Task statement: From the records below, transcribe exactly the lines that begin at the line with "purple pencil: 1 -> 2" and end at the line with "brown cone: 0 -> 1", both included.

Data for processing:
————————

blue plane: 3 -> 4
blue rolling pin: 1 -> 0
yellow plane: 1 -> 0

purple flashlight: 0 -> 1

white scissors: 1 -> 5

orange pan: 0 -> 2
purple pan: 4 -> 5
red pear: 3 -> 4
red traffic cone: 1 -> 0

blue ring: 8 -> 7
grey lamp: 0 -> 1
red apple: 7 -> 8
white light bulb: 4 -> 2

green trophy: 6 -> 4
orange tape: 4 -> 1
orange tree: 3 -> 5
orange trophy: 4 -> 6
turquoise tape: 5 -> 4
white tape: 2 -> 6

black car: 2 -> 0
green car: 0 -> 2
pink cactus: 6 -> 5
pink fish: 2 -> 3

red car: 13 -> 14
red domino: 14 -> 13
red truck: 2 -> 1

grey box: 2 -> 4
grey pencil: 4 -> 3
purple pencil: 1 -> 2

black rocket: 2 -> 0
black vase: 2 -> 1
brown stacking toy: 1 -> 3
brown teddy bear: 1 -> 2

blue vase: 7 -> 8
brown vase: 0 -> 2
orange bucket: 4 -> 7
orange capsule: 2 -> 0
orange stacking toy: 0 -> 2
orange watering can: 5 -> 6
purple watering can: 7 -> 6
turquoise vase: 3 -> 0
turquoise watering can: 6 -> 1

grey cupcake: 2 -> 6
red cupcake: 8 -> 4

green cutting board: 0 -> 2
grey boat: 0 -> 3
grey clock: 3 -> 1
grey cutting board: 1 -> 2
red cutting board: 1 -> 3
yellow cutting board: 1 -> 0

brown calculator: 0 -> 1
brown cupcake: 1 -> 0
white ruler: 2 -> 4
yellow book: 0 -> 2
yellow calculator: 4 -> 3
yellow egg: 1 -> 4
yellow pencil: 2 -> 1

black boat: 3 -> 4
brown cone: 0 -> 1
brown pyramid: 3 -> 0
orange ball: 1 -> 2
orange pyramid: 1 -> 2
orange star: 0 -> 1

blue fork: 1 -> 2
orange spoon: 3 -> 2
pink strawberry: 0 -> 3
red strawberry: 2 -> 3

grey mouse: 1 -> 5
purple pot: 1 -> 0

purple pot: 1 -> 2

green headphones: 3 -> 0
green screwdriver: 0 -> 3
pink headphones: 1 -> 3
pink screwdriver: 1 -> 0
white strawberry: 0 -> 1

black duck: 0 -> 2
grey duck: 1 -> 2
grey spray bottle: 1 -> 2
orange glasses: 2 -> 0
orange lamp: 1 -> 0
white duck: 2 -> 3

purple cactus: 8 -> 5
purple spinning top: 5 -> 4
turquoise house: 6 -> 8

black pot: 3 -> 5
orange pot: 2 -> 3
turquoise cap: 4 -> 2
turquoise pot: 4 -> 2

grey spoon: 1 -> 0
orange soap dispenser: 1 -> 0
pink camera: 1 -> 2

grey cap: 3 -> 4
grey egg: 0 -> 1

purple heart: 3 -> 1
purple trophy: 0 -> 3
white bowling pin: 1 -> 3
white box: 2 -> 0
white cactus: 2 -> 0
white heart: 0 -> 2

————————

Response area:
purple pencil: 1 -> 2

black rocket: 2 -> 0
black vase: 2 -> 1
brown stacking toy: 1 -> 3
brown teddy bear: 1 -> 2

blue vase: 7 -> 8
brown vase: 0 -> 2
orange bucket: 4 -> 7
orange capsule: 2 -> 0
orange stacking toy: 0 -> 2
orange watering can: 5 -> 6
purple watering can: 7 -> 6
turquoise vase: 3 -> 0
turquoise watering can: 6 -> 1

grey cupcake: 2 -> 6
red cupcake: 8 -> 4

green cutting board: 0 -> 2
grey boat: 0 -> 3
grey clock: 3 -> 1
grey cutting board: 1 -> 2
red cutting board: 1 -> 3
yellow cutting board: 1 -> 0

brown calculator: 0 -> 1
brown cupcake: 1 -> 0
white ruler: 2 -> 4
yellow book: 0 -> 2
yellow calculator: 4 -> 3
yellow egg: 1 -> 4
yellow pencil: 2 -> 1

black boat: 3 -> 4
brown cone: 0 -> 1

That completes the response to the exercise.